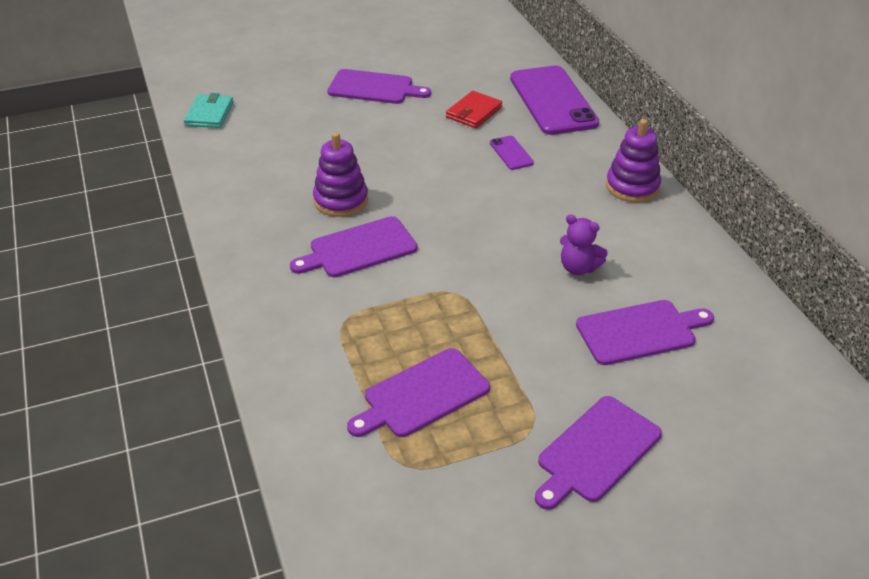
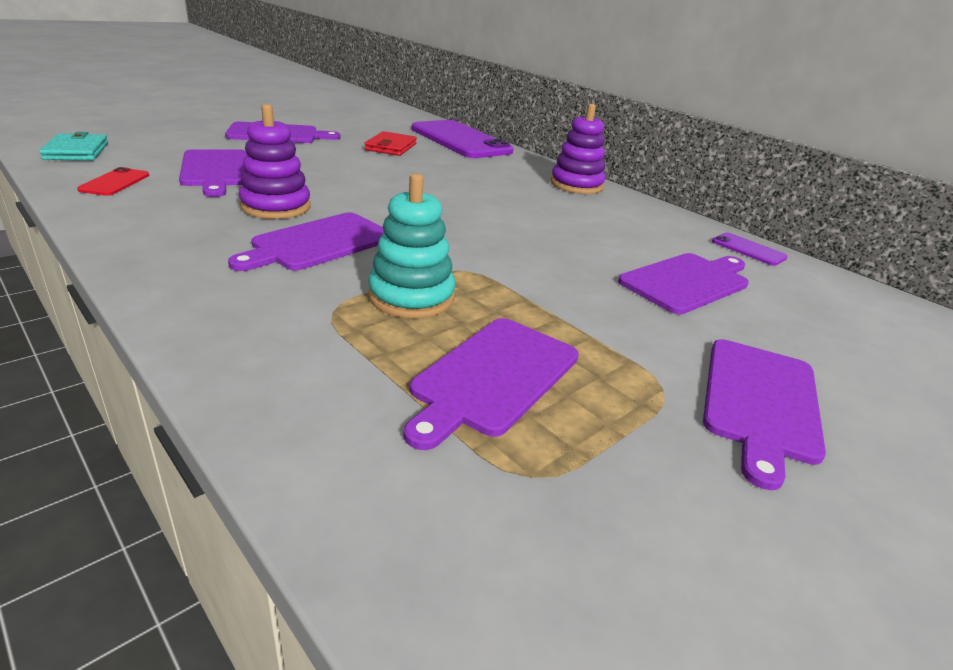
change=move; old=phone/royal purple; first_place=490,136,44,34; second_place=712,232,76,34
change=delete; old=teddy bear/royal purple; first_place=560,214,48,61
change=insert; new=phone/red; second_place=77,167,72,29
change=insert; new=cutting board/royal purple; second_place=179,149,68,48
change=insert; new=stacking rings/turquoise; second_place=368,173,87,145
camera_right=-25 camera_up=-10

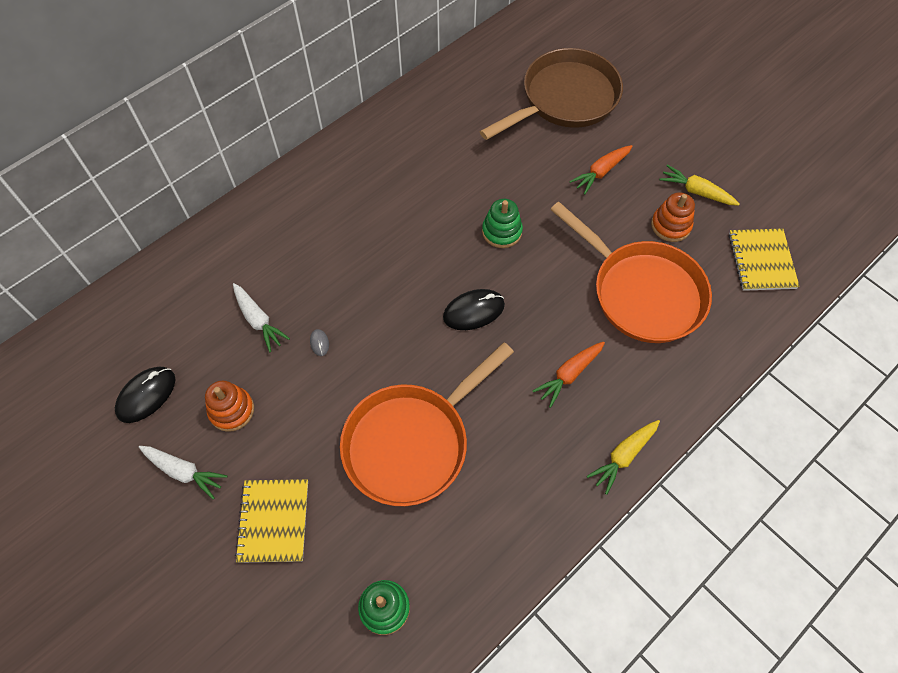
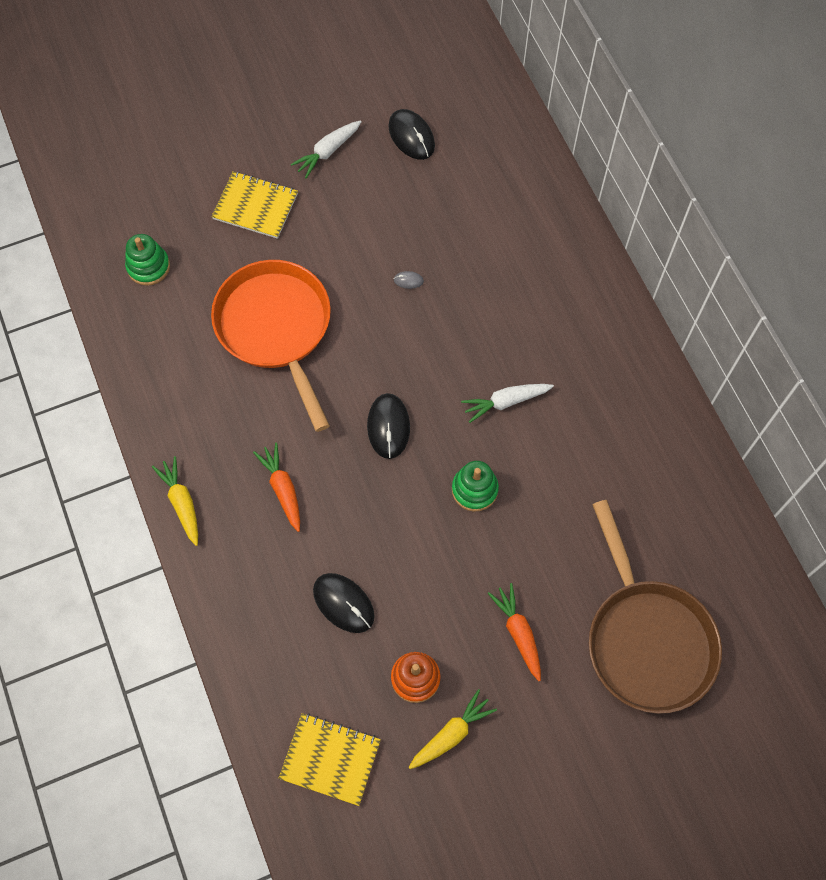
change=delete; old=stacking rings/bright orange; first_place=205,381,49,51
change=move; old=carrot/snow-white; first_place=233,283,57,69; second_place=461,384,93,39
change=replace; old=frying pan/bright orange; new=computer mouse/black; first_place=550,202,162,141; second_place=313,573,62,60
camera_right=110 camera_up=5

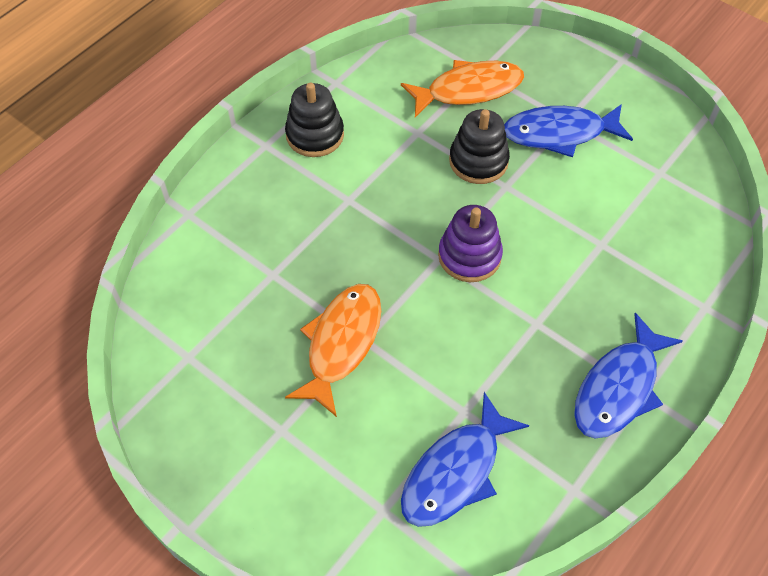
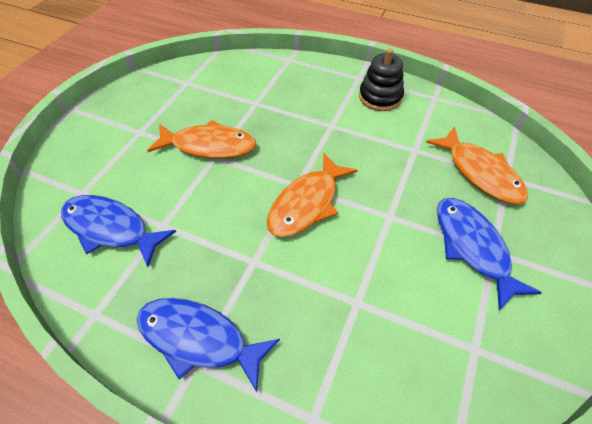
change=replace; old=stacking rings/royal purple; new=fish/bright orange; first_place=438,205,65,77; second_place=267,153,91,84
change=delete; old=stacking rings/black; first_place=449,109,61,75
camera_right=75 camera_up=-5

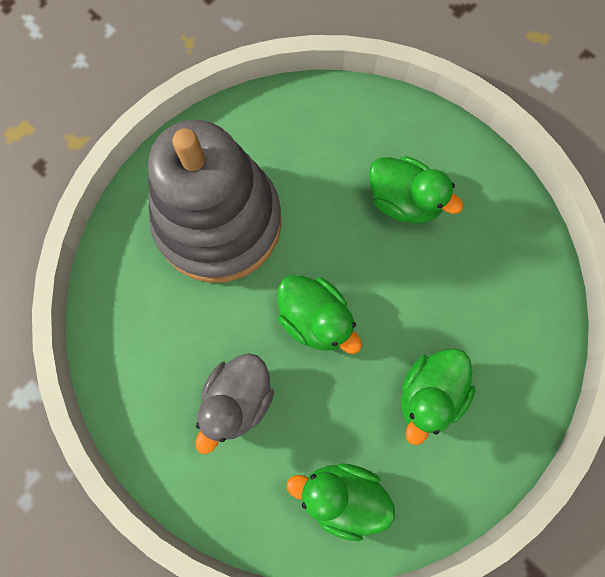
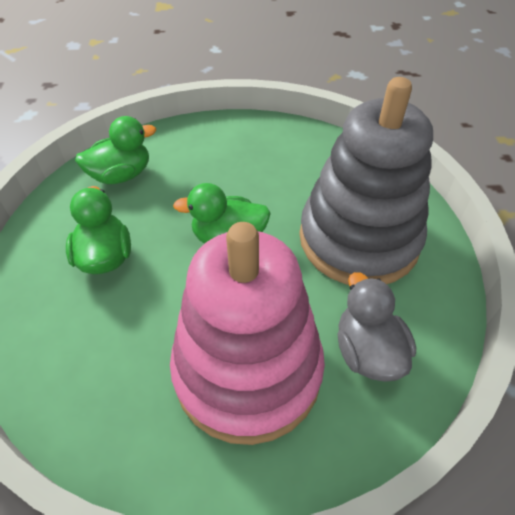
change=move; old=rubber duck/grey; first_place=195,353,79,101; second_place=338,272,78,110
change=replace; old=rubber duck/leaf-green; new=stacking rings/rosy; first_place=369,156,94,68; second_place=170,222,155,223
camera_right=135 camera_up=-25

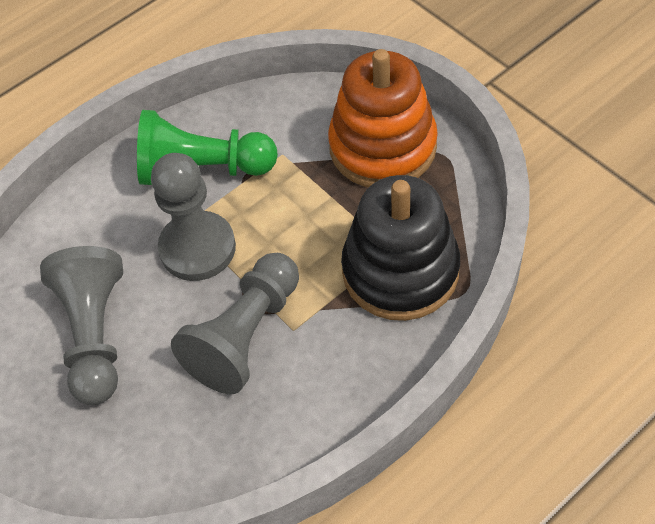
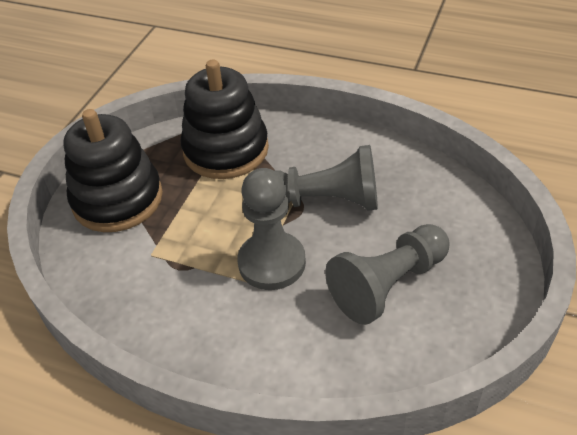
change=delete; old=chess pawn/leaf-green; first_place=137,110,141,75
change=recolor; old=stacking rings/bright orange; new=stacking rings/black; first_place=328,49,110,138; second_place=64,109,99,123
camera_right=-120 camera_up=-10

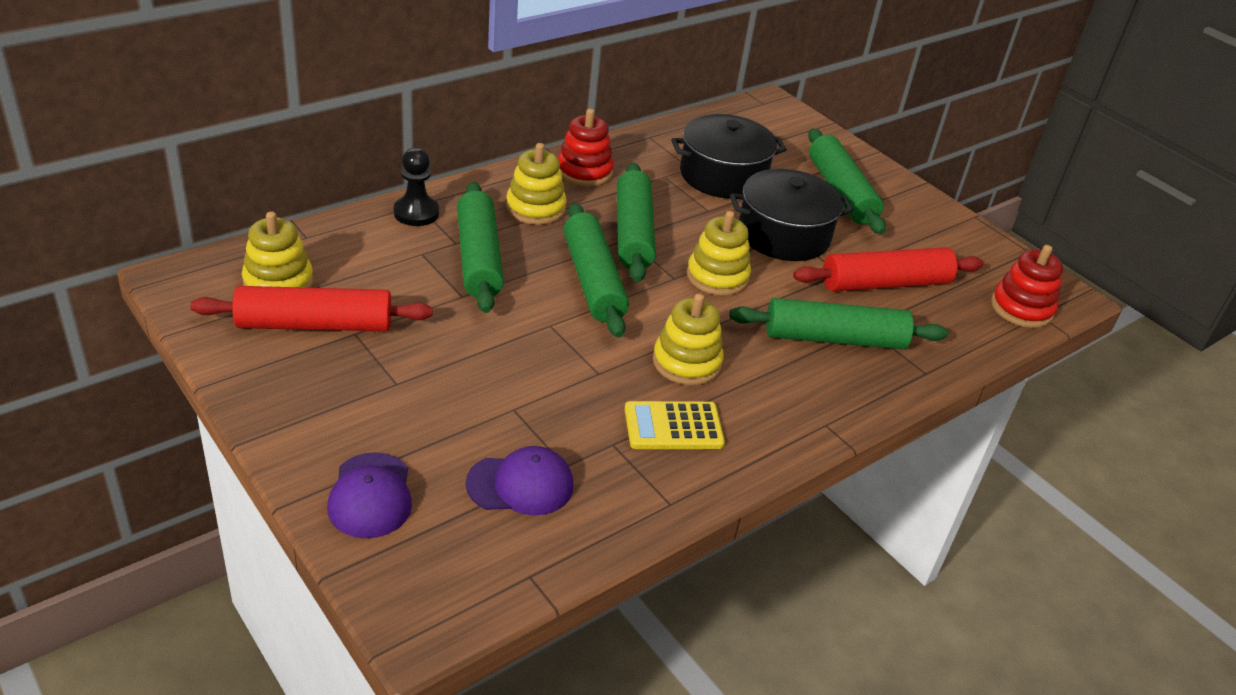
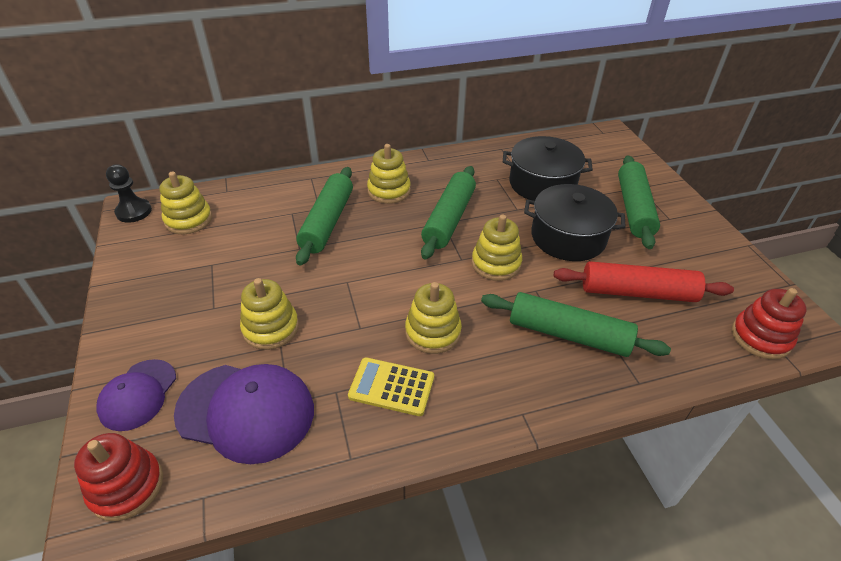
change=delete; old=pastry roller/red; first_place=190,286,243,46
change=move; old=chess pawn/black; first_place=394,148,45,78; second_place=106,165,46,58
change=resize; old=baseball cap/royal purple; first_place=466,446,108,69; second_place=174,364,140,100; factor=1.64
change=move; old=stacking rings/red; first_place=558,109,56,78; second_place=74,433,89,88
change=delete; old=pastry roller/leaf-green; first_place=564,203,65,134
change=insert; new=stacking rings/bright yellow; second_place=240,278,59,72
camera_right=25 camera_up=5

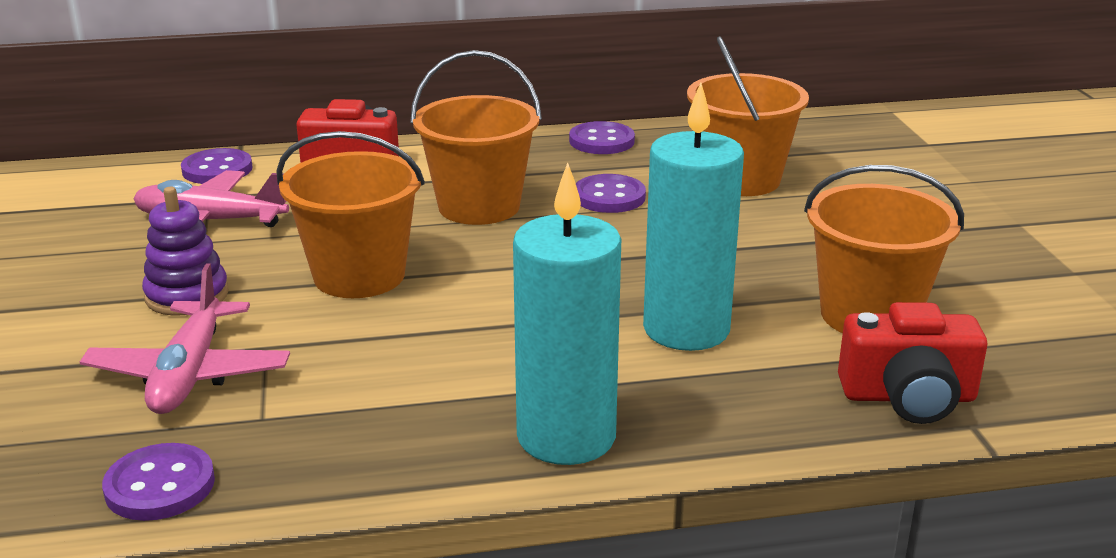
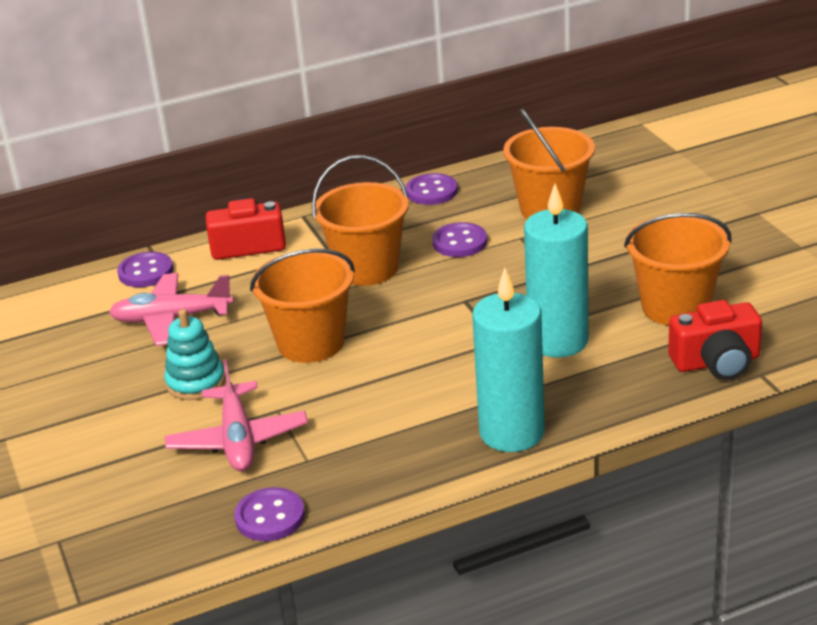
change=recolor; old=stacking rings/royal purple; new=stacking rings/turquoise; first_place=142,187,87,129; second_place=164,309,62,91
camera_right=-10 camera_up=5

**Exercise details**
Could you retype exactly, and only, the lines running from the one with "change=delete; old=teddy bear/royal" to the last line of the listing, while leaving any pictures out?

**Answer for the task**
change=delete; old=teddy bear/royal purple; first_place=560,214,48,61
change=insert; new=phone/red; second_place=77,167,72,29
change=insert; new=cutting board/royal purple; second_place=179,149,68,48
change=insert; new=stacking rings/turquoise; second_place=368,173,87,145
camera_right=-25 camera_up=-10

change=delete; old=stacking rings/bright orange; first_place=205,381,49,51
change=move; old=carrot/snow-white; first_place=233,283,57,69; second_place=461,384,93,39
change=replace; old=frying pan/bright orange; new=computer mouse/black; first_place=550,202,162,141; second_place=313,573,62,60
camera_right=110 camera_up=5

change=replace; old=stacking rings/royal purple; new=fish/bright orange; first_place=438,205,65,77; second_place=267,153,91,84
change=delete; old=stacking rings/black; first_place=449,109,61,75
camera_right=75 camera_up=-5

change=move; old=rubber duck/grey; first_place=195,353,79,101; second_place=338,272,78,110
change=replace; old=rubber duck/leaf-green; new=stacking rings/rosy; first_place=369,156,94,68; second_place=170,222,155,223
camera_right=135 camera_up=-25

change=delete; old=chess pawn/leaf-green; first_place=137,110,141,75
change=recolor; old=stacking rings/bright orange; new=stacking rings/black; first_place=328,49,110,138; second_place=64,109,99,123
camera_right=-120 camera_up=-10

change=delete; old=pastry roller/red; first_place=190,286,243,46
change=move; old=chess pawn/black; first_place=394,148,45,78; second_place=106,165,46,58
change=resize; old=baseball cap/royal purple; first_place=466,446,108,69; second_place=174,364,140,100; factor=1.64
change=move; old=stacking rings/red; first_place=558,109,56,78; second_place=74,433,89,88
change=delete; old=pastry roller/leaf-green; first_place=564,203,65,134
change=insert; new=stacking rings/bright yellow; second_place=240,278,59,72
camera_right=25 camera_up=5

change=recolor; old=stacking rings/royal purple; new=stacking rings/turquoise; first_place=142,187,87,129; second_place=164,309,62,91
camera_right=-10 camera_up=5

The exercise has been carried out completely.